▶ **MATERIAL FOR THIS TASK**
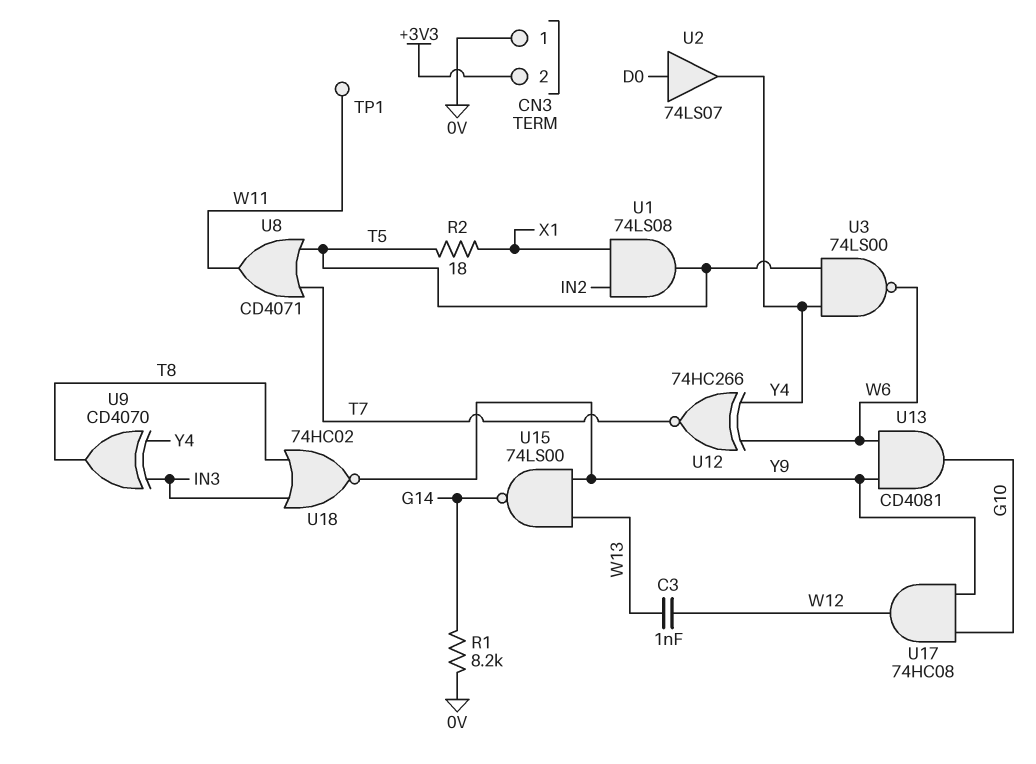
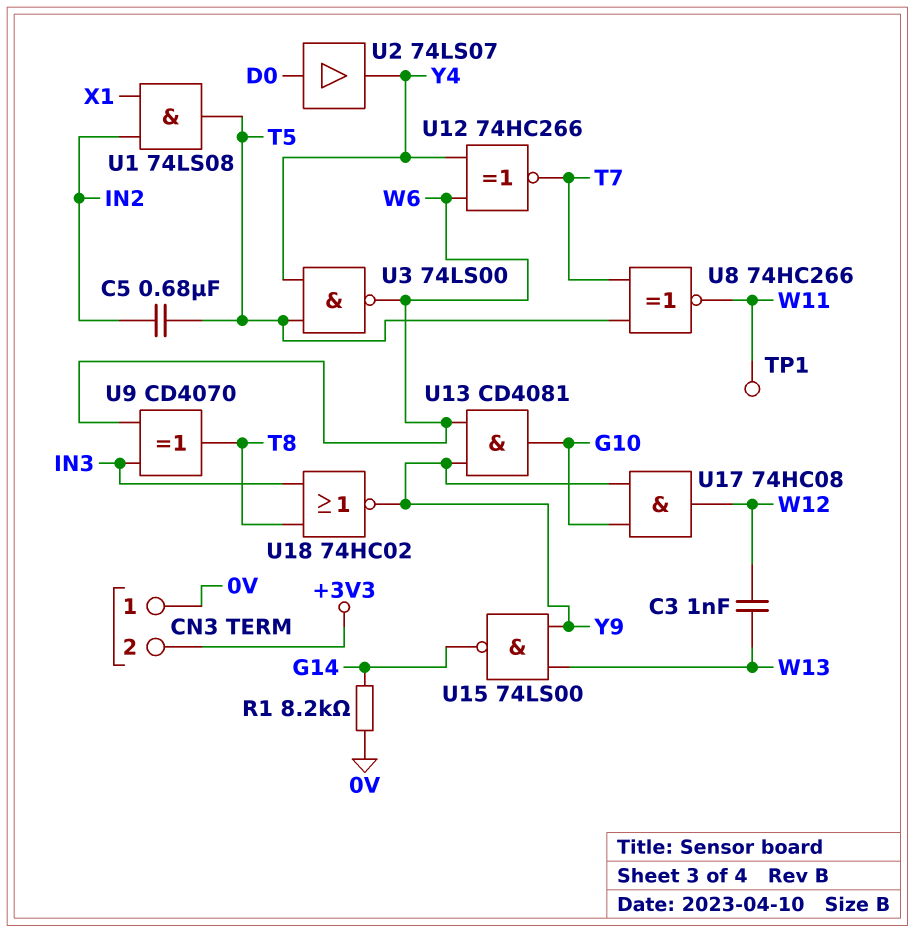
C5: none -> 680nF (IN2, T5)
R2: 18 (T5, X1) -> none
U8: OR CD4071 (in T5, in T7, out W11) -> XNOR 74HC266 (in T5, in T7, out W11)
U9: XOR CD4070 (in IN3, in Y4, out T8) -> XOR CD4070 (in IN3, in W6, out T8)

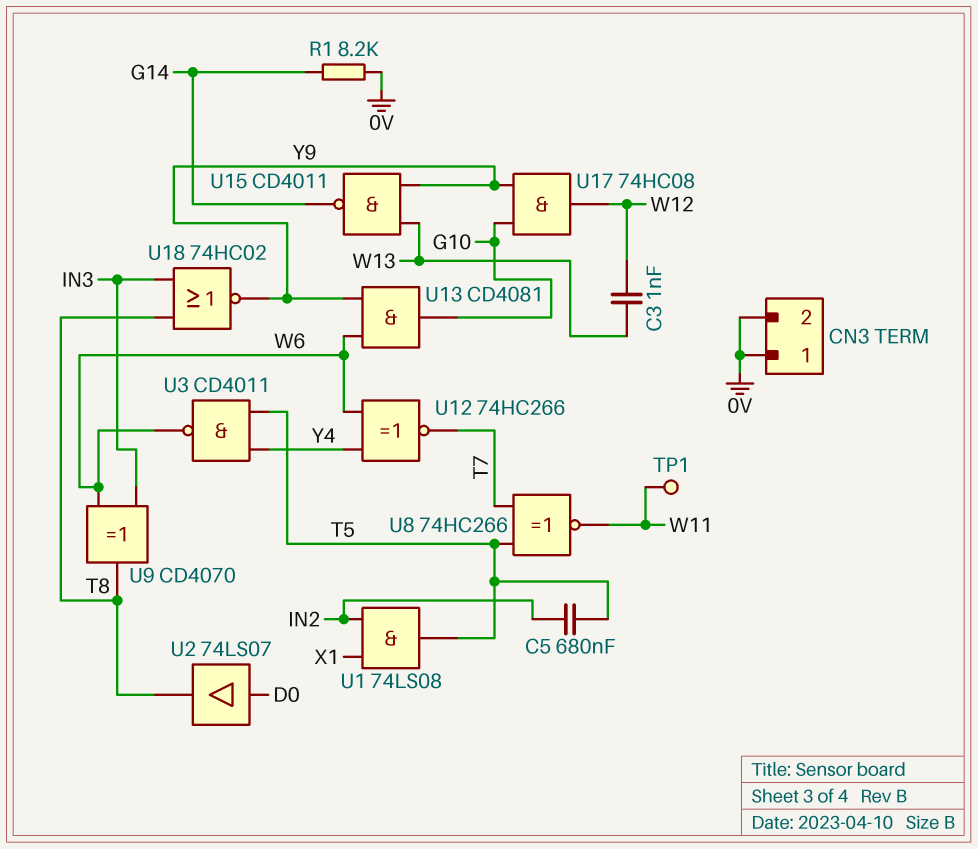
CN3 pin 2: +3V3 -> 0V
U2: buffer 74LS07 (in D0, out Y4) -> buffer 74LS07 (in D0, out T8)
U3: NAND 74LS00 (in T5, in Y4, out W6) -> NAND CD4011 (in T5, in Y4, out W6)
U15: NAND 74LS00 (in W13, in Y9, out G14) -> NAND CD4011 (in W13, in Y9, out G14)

▶ **EXERCISE AIM**
Retype all the entries word for word; the pictures stay out.

▶ **ANSWER FOR THE TASK**
C5: none -> 680nF (IN2, T5)
R2: 18 (T5, X1) -> none
U8: OR CD4071 (in T5, in T7, out W11) -> XNOR 74HC266 (in T5, in T7, out W11)
U9: XOR CD4070 (in IN3, in Y4, out T8) -> XOR CD4070 (in IN3, in W6, out T8)

CN3 pin 2: +3V3 -> 0V
U2: buffer 74LS07 (in D0, out Y4) -> buffer 74LS07 (in D0, out T8)
U3: NAND 74LS00 (in T5, in Y4, out W6) -> NAND CD4011 (in T5, in Y4, out W6)
U15: NAND 74LS00 (in W13, in Y9, out G14) -> NAND CD4011 (in W13, in Y9, out G14)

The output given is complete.